The output should consist solely of the lines running from the one that contains "green cone K6" through the end of the records below, copied exactly.

─── Records to process ───

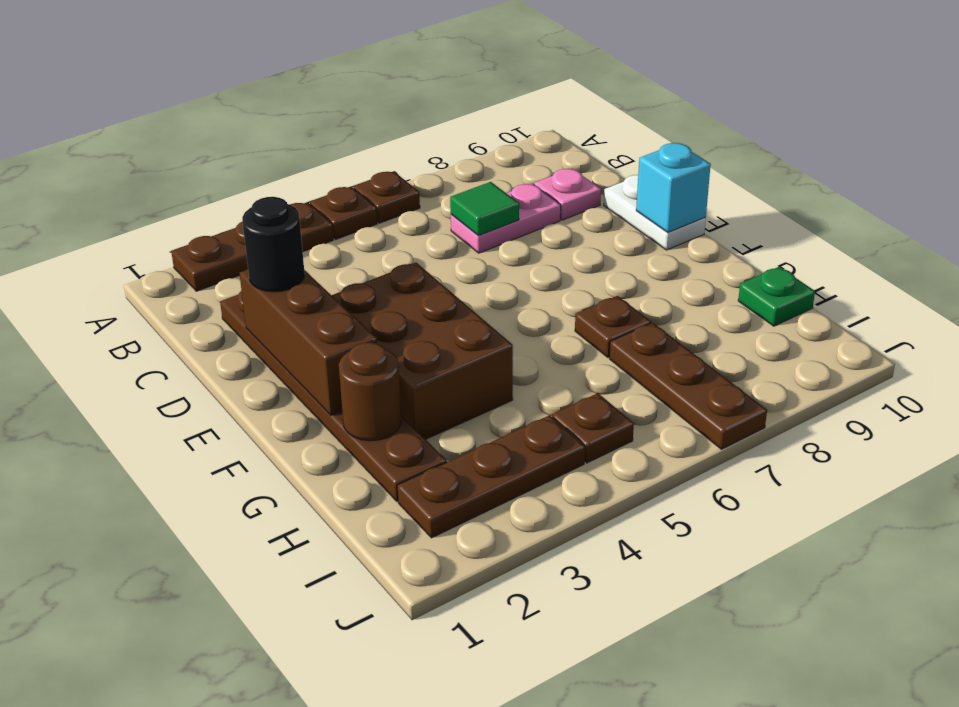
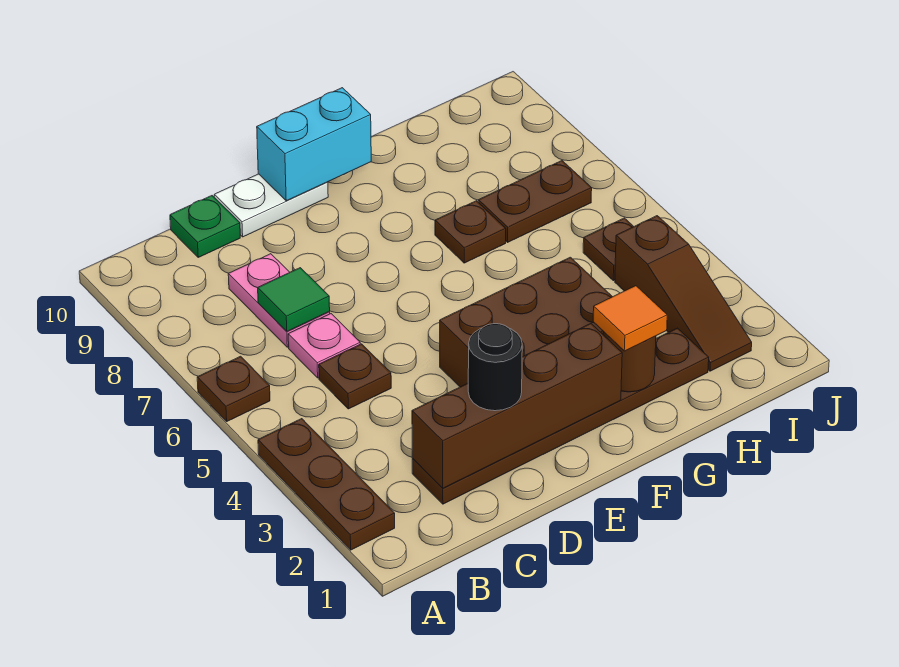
brown plate A5 level 1 -> brown plate C5 level 1
pink plate C9 level 1 -> pink plate C6 level 1
brown brick D2:F2 level 2 -> brown brick C2:F2 level 2
cyan brick E10 level 2 -> cyan brick E10:F10 level 2
none -> orange tile G2 level 3
brown plate H7:J7 level 1 -> brown plate H7:I7 level 1
green plate H10 level 1 -> green plate C10 level 1
brown plate I2:I4 level 1 -> brown slope I2:I4 level 1 top 4

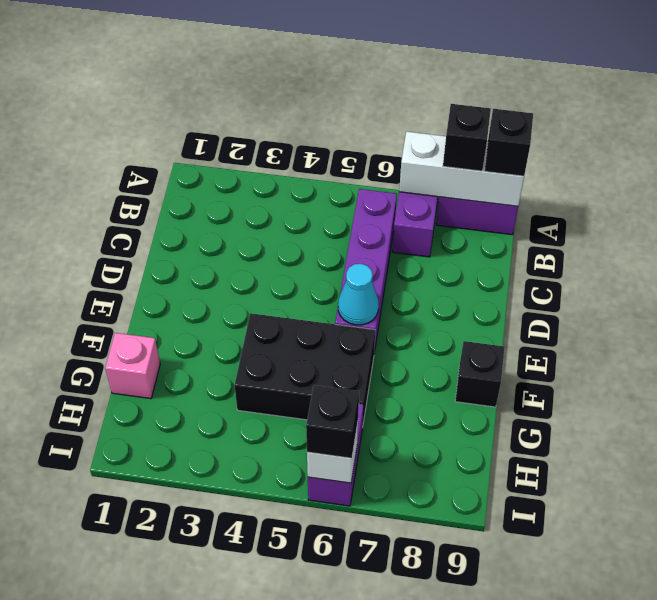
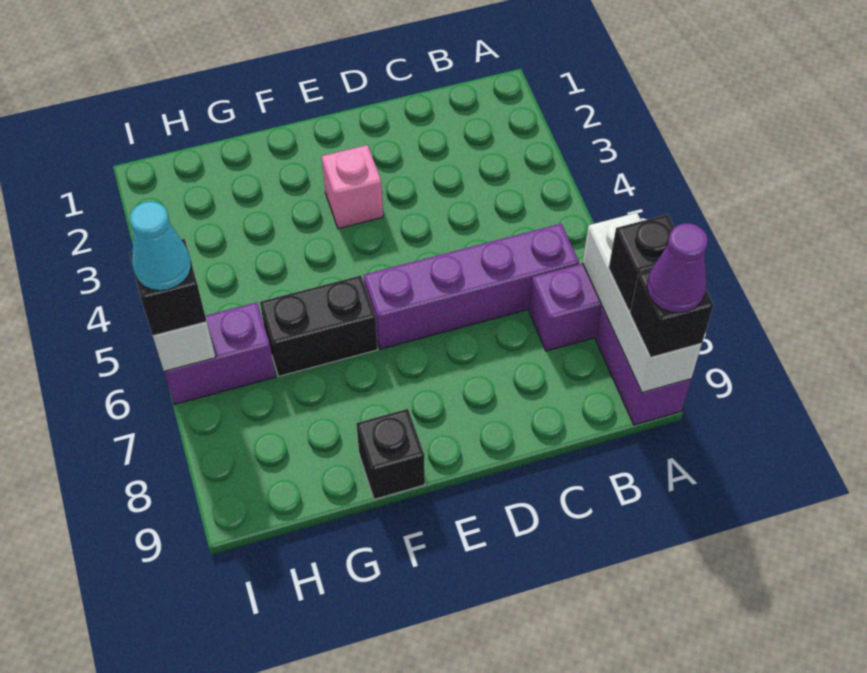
none -> purple cone A9 level 4
cyan cone E6 level 2 -> cyan cone I6 level 4
black brick F4:G6 level 1 -> black brick F6:G6 level 1
pink brick G1 level 1 -> pink brick E3 level 1

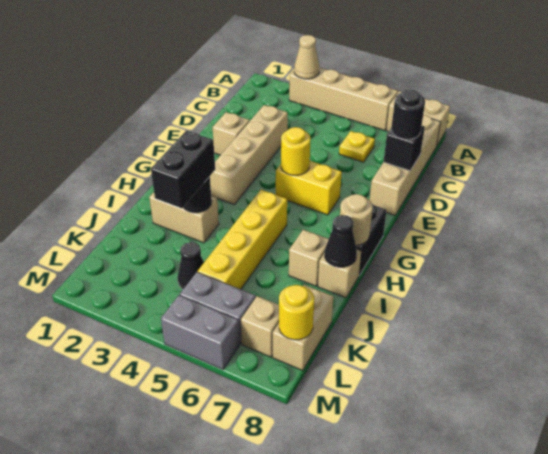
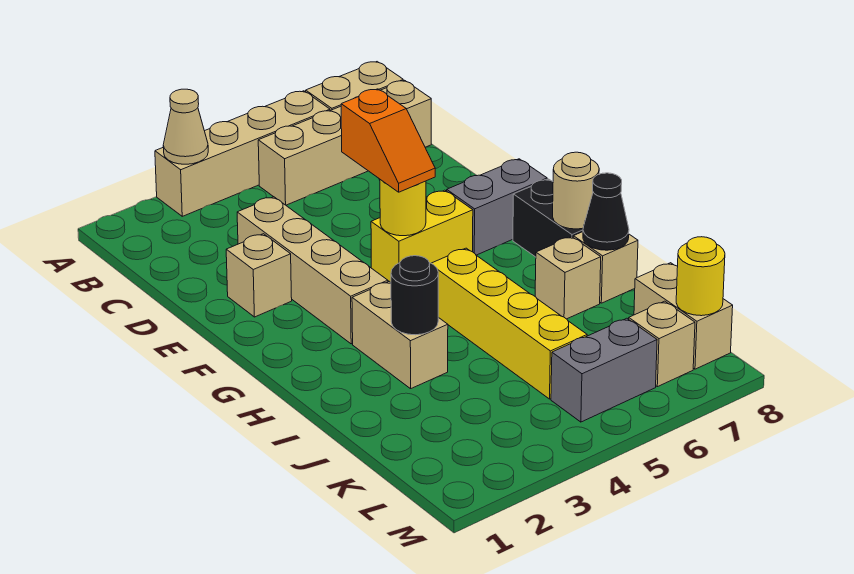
tan brick B8:E8 level 1 -> tan brick B5:B8 level 1
yellow plate C6 level 1 -> none
black brick D8 level 2 -> none
black round brick D8 level 3 -> none
none -> orange slope E5:F5 level 3 top E
tan brick I2:I3 level 1 -> tan brick H3:I3 level 1
black brick I3:J3 level 3 -> none
black cone K4 level 1 -> none
grey brick M5:M6 level 1 -> grey brick F7:F8 level 1

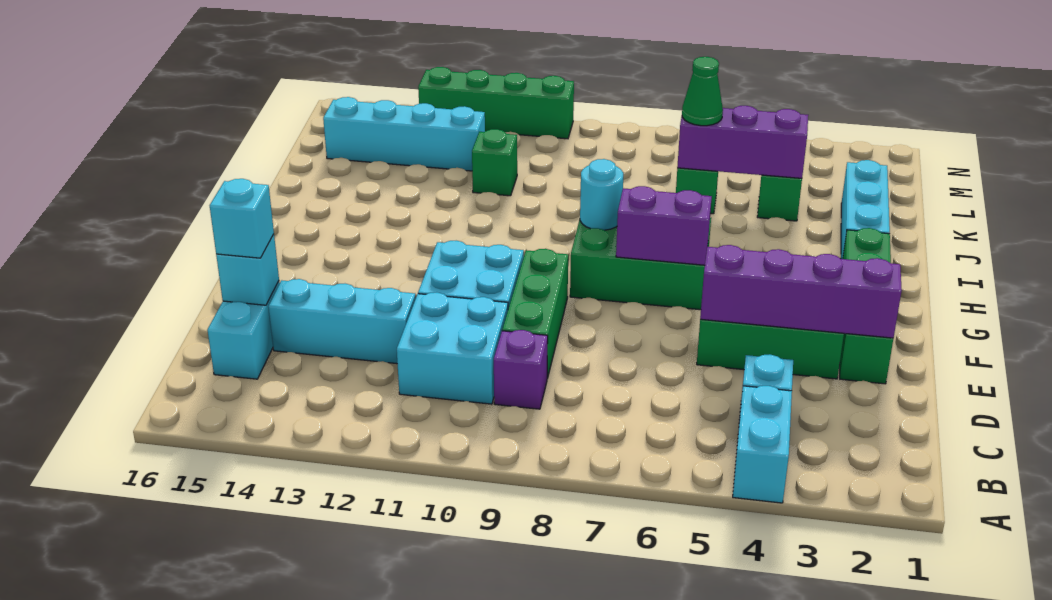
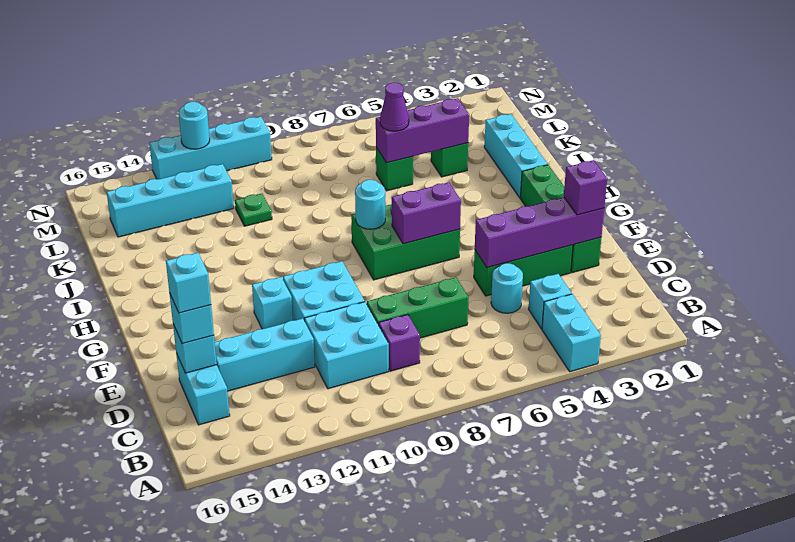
none -> cyan round brick D5 level 1
green brick D9:F9 level 1 -> green brick D7:D9 level 1
none -> cyan brick D15 level 4
none -> purple brick E2 level 3
none -> cyan brick F12 level 1
green cone K6 level 3 -> purple cone K6 level 3
green brick K11 level 1 -> green plate K11 level 1
green brick N10:N13 level 1 -> cyan brick N10:N13 level 1
none -> cyan round brick N12 level 2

───

Completed exercise
green cone K6 level 3 -> purple cone K6 level 3
green brick K11 level 1 -> green plate K11 level 1
green brick N10:N13 level 1 -> cyan brick N10:N13 level 1
none -> cyan round brick N12 level 2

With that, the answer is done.